**TRY IT**
What follows is a set of entries. Repeat them exactly, but not their pictures.

(Scene difference descriptions)
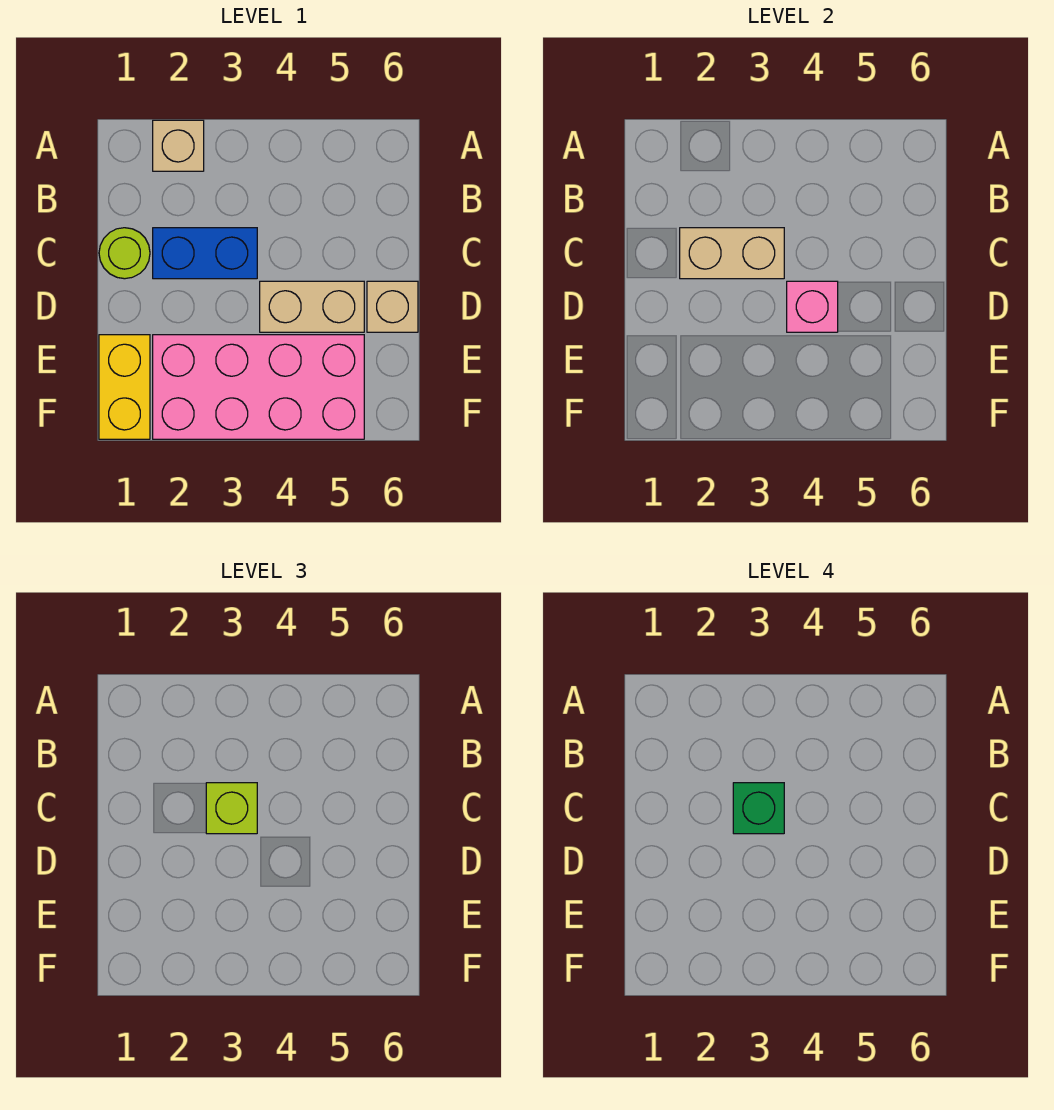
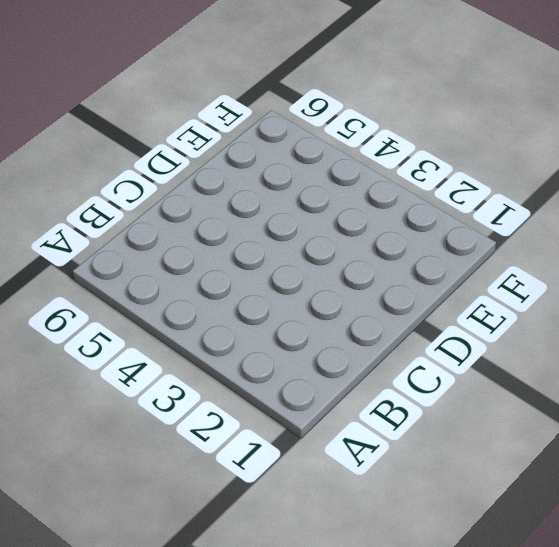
none -> tan 1x1 brick [153,120,204,171]
none -> lime 1x1 round brick [99,228,150,279]

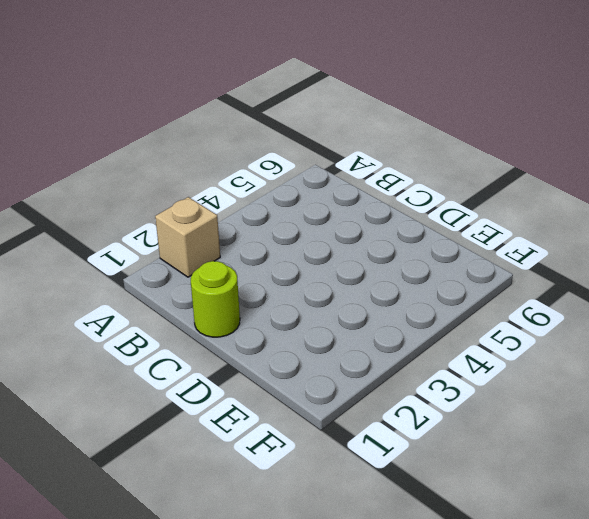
none -> blue 1x2 brick [153,228,257,279]
none -> tan 1x2 brick [260,281,364,332]

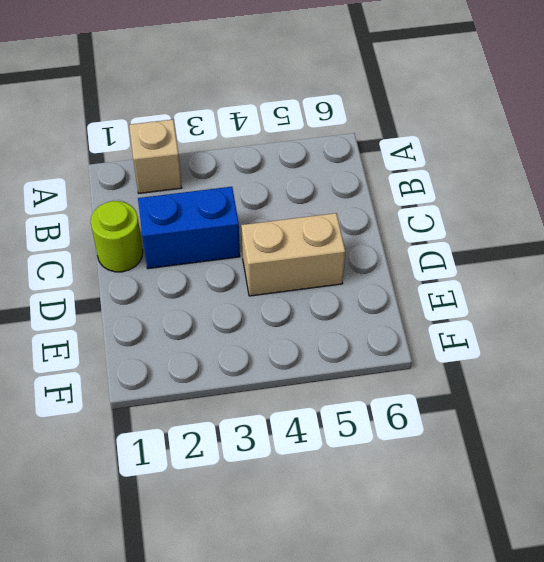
none -> tan 1x1 brick [367,281,418,332]
none -> yellow 1x2 brick [99,335,150,439]

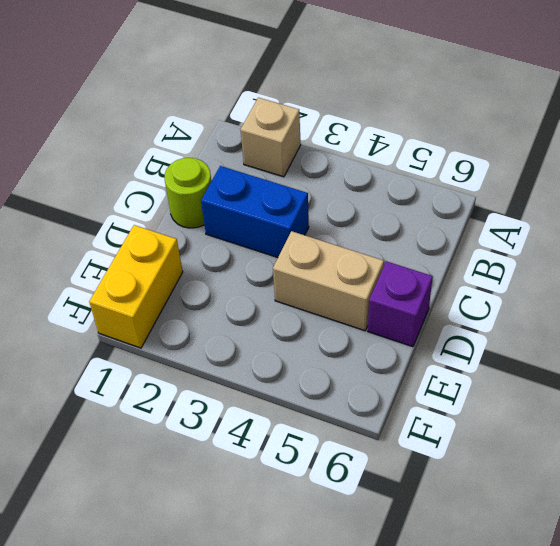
purple 1x1 brick [368,261,433,347] -> tan 1x1 brick [367,281,418,332]
none -> pink 2x4 brick [153,335,364,439]
none -> tan 1x2 brick [680,228,784,279]

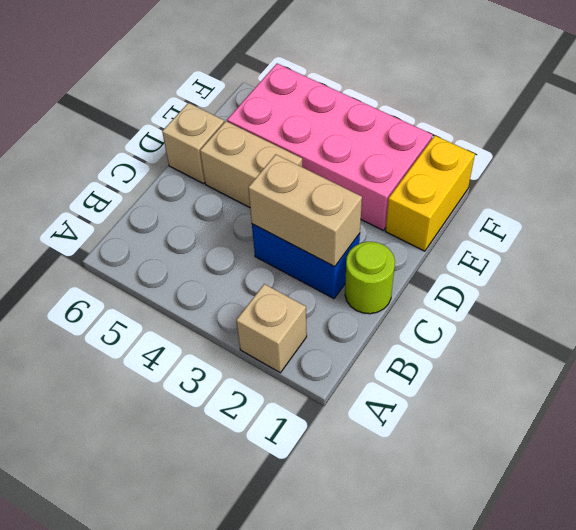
none -> pink 1x1 brick [787,281,838,332]
none -> lime 1x1 brick [206,783,257,834]

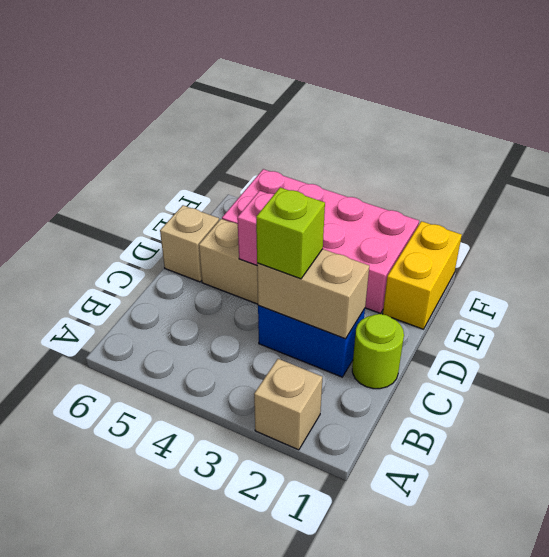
none -> green 1x1 brick [733,783,784,834]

**ANSWER SECTION**
none -> tan 1x1 brick [153,120,204,171]
none -> lime 1x1 round brick [99,228,150,279]

none -> blue 1x2 brick [153,228,257,279]
none -> tan 1x2 brick [260,281,364,332]

none -> tan 1x1 brick [367,281,418,332]
none -> yellow 1x2 brick [99,335,150,439]

purple 1x1 brick [368,261,433,347] -> tan 1x1 brick [367,281,418,332]
none -> pink 2x4 brick [153,335,364,439]
none -> tan 1x2 brick [680,228,784,279]

none -> pink 1x1 brick [787,281,838,332]
none -> lime 1x1 brick [206,783,257,834]

none -> green 1x1 brick [733,783,784,834]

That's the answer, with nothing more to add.